**Data for this exercise**
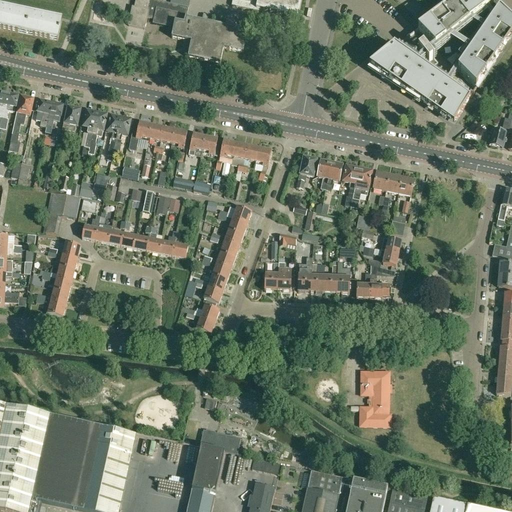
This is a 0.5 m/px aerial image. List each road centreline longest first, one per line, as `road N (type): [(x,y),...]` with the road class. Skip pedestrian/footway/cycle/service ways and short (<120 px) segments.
road 1 (primary): [(300,127),(54,74)]
road 2 (primary): [(495,168),(300,127)]
road 3 (residential): [(78,332),(94,270),(104,264),(156,277),(156,341)]
road 4 (residential): [(236,306),(300,127)]
road 5 (residential): [(395,316),(236,306)]
road 6 (residential): [(511,465),(499,457),(474,403),(477,332)]
road 7 (residential): [(300,127),(327,0)]
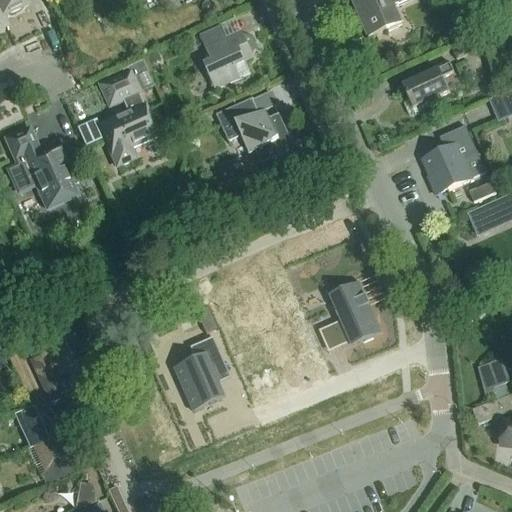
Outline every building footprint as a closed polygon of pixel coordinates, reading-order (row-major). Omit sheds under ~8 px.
[(0,0),(0,14),(1,17),(5,15),(12,14),(18,12),(23,7),(28,5),(25,0),(0,0)] [(349,0),(368,42),(401,28),(393,9),(412,1),(411,0),(349,0)] [(475,6),(472,0),(440,0),(446,15),(475,6)] [(253,61),(252,58),(255,52),(254,45),(250,40),(243,38),(242,35),(227,42),(221,28),(199,38),(210,63),(203,67),(215,92),(251,76),(245,64),(253,61)] [(473,40),(451,50),(457,63),(479,53),(473,40)] [(160,55),(150,59),(153,68),(164,63),(160,55)] [(425,78),(402,89),(408,102),(405,103),(404,107),(409,118),(413,119),(439,107),(439,104),(438,101),(449,96),(442,81),(453,76),(448,65),(424,76),(425,78)] [(141,97),(154,91),(142,66),(127,73),(128,75),(99,89),(109,109),(121,103),(126,115),(98,128),(116,169),(133,161),(128,150),(156,137),(143,108),(139,100),(142,99),(141,97)] [(511,93),(487,105),(498,127),(511,120),(511,93)] [(251,102),(216,118),(228,144),(241,138),(250,156),(256,153),(262,166),(294,151),(279,117),(262,125),(251,102)] [(216,128),(211,118),(202,122),(207,132),(216,128)] [(430,181),(437,198),(487,176),(466,129),(440,140),(445,153),(423,163),(431,181),(430,181)] [(75,198),(62,168),(70,164),(63,148),(40,158),(28,132),(5,142),(16,167),(5,172),(17,198),(36,189),(46,211),(75,198)] [(496,190),(486,194),(490,204),(500,200),(496,190)] [(361,286),(330,300),(341,325),(333,328),(343,351),(350,347),(352,351),(383,338),(361,286)] [(270,327),(244,338),(265,386),(293,374),(283,352),(295,347),(282,318),(268,324),(270,327)] [(196,362),(174,372),(193,415),(224,402),(217,387),(231,380),(214,340),(191,350),(196,362)] [(0,349),(0,372),(8,369),(0,349)] [(31,367),(39,385),(50,380),(42,362),(31,367)] [(501,363),(479,371),(486,399),(495,395),(494,391),(510,385),(501,363)] [(50,380),(39,385),(47,402),(58,397),(50,380)] [(511,395),(472,411),(479,427),(511,414),(511,395)] [(50,441),(34,408),(14,417),(30,450),(50,441)] [(90,419),(73,427),(77,436),(94,429),(90,419)] [(502,448),(511,449),(511,429),(505,429),(502,448)] [(65,454),(75,477),(85,472),(74,449),(65,454)] [(64,481),(75,477),(65,454),(56,458),(57,460),(56,462),(64,481)] [(64,481),(56,462),(45,478),(49,488),(64,481)] [(80,511),(98,505),(92,488),(81,486),(75,511),(80,511)]
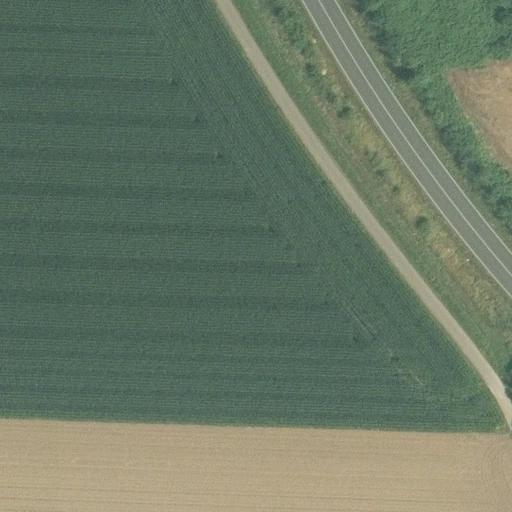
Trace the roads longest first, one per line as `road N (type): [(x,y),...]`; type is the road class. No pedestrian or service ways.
road 1 (track): [(511,425),(457,295),(241,0)]
road 2 (secondary): [(511,274),(448,204),(310,0)]
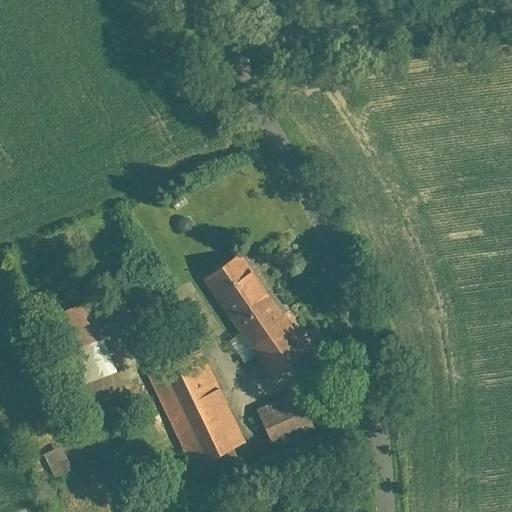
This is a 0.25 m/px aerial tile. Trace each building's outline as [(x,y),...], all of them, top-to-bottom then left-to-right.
[(244,257),(205,283),(271,384),(311,358),(244,257)] [(91,308),(58,321),(95,410),(128,397),(91,308)] [(207,351),(146,379),(191,474),(235,453),(252,445),(207,351)] [(299,398),(259,414),(273,449),(313,433),(299,398)] [(191,474),(200,495),(245,474),(235,453),(191,474)]
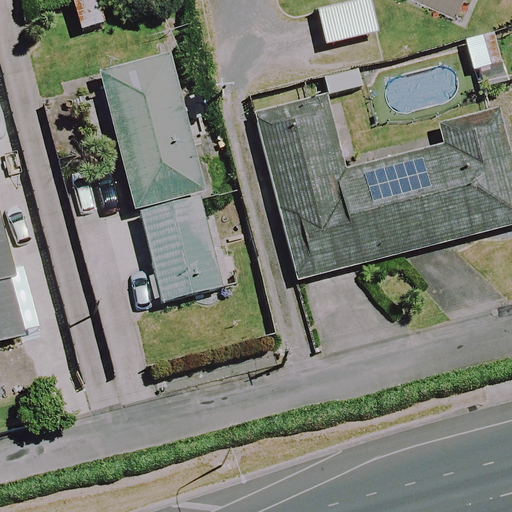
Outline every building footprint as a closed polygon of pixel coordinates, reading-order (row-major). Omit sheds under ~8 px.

**Written problem**
Could you echo all of the data above back verbatim, leaving out the pictures?

**Response**
This is a 0.5 m/px aerial image. List each road centreline longest first, one per line, as `road N (type): [(x,y),...]` with the road class. Skip pedestrian/footway/cycle/service ways and short (<120 px) segments.
road 1 (primary): [(300,127),(54,74)]
road 2 (primary): [(495,168),(300,127)]
road 3 (residential): [(78,332),(94,270),(104,264),(156,277),(156,341)]
road 4 (residential): [(236,306),(300,127)]
road 5 (residential): [(395,316),(236,306)]
road 6 (residential): [(511,465),(499,457),(474,403),(477,332)]
road 7 (residential): [(300,127),(327,0)]
Outline every building footprint as a closed polygon of pixel coordinates, reading-order (row-major). Omit sheds under ~8 px.
[(0,0),(0,14),(1,17),(5,15),(12,14),(18,12),(23,7),(28,5),(25,0),(0,0)] [(349,0),(368,42),(401,28),(393,9),(412,1),(411,0),(349,0)] [(475,6),(472,0),(440,0),(446,15),(475,6)] [(253,61),(252,58),(255,52),(254,45),(250,40),(243,38),(242,35),(227,42),(221,28),(199,38),(210,63),(203,67),(215,92),(251,76),(245,64),(253,61)] [(473,40),(451,50),(457,63),(479,53),(473,40)] [(160,55),(150,59),(153,68),(164,63),(160,55)] [(425,78),(402,89),(408,102),(405,103),(404,107),(409,118),(413,119),(439,107),(439,104),(438,101),(449,96),(442,81),(453,76),(448,65),(424,76),(425,78)] [(141,97),(154,91),(142,66),(127,73),(128,75),(99,89),(109,109),(121,103),(126,115),(98,128),(116,169),(133,161),(128,150),(156,137),(143,108),(139,100),(142,99),(141,97)] [(511,93),(487,105),(498,127),(511,120),(511,93)] [(251,102),(216,118),(228,144),(241,138),(250,156),(256,153),(262,166),(294,151),(279,117),(262,125),(251,102)] [(216,128),(211,118),(202,122),(207,132),(216,128)] [(430,181),(437,198),(487,176),(466,129),(440,140),(445,153),(423,163),(431,181),(430,181)] [(75,198),(62,168),(70,164),(63,148),(40,158),(28,132),(5,142),(16,167),(5,172),(17,198),(36,189),(46,211),(75,198)] [(496,190),(486,194),(490,204),(500,200),(496,190)] [(361,286),(330,300),(341,325),(333,328),(343,351),(350,347),(352,351),(383,338),(361,286)] [(270,327),(244,338),(265,386),(293,374),(283,352),(295,347),(282,318),(268,324),(270,327)] [(196,362),(174,372),(193,415),(224,402),(217,387),(231,380),(214,340),(191,350),(196,362)] [(0,349),(0,372),(8,369),(0,349)] [(31,367),(39,385),(50,380),(42,362),(31,367)] [(501,363),(479,371),(486,399),(495,395),(494,391),(510,385),(501,363)] [(50,380),(39,385),(47,402),(58,397),(50,380)] [(511,395),(472,411),(479,427),(511,414),(511,395)] [(50,441),(34,408),(14,417),(30,450),(50,441)] [(90,419),(73,427),(77,436),(94,429),(90,419)] [(502,448),(511,449),(511,429),(505,429),(502,448)] [(65,454),(75,477),(85,472),(74,449),(65,454)] [(64,481),(75,477),(65,454),(56,458),(57,460),(56,462),(64,481)] [(64,481),(56,462),(45,478),(49,488),(64,481)] [(80,511),(98,505),(92,488),(81,486),(75,511),(80,511)]
Trace the roads longest first, one per line as `road N (type): [(x,y),...]`; type is the road class. No pedestrian or service ways.
road 1 (track): [(511,425),(457,295),(241,0)]
road 2 (secondary): [(511,274),(448,204),(310,0)]
This is a 0.25 m/px aerial tile. Trace each building's outline as [(x,y),...], all of them, top-to-bottom then left-to-right.
[(244,257),(205,283),(271,384),(311,358),(244,257)] [(91,308),(58,321),(95,410),(128,397),(91,308)] [(207,351),(146,379),(191,474),(235,453),(252,445),(207,351)] [(299,398),(259,414),(273,449),(313,433),(299,398)] [(191,474),(200,495),(245,474),(235,453),(191,474)]
Outline every building footprint as a closed polygon of pixel coordinates, reading-order (row-major). Omit sheds under ~8 px.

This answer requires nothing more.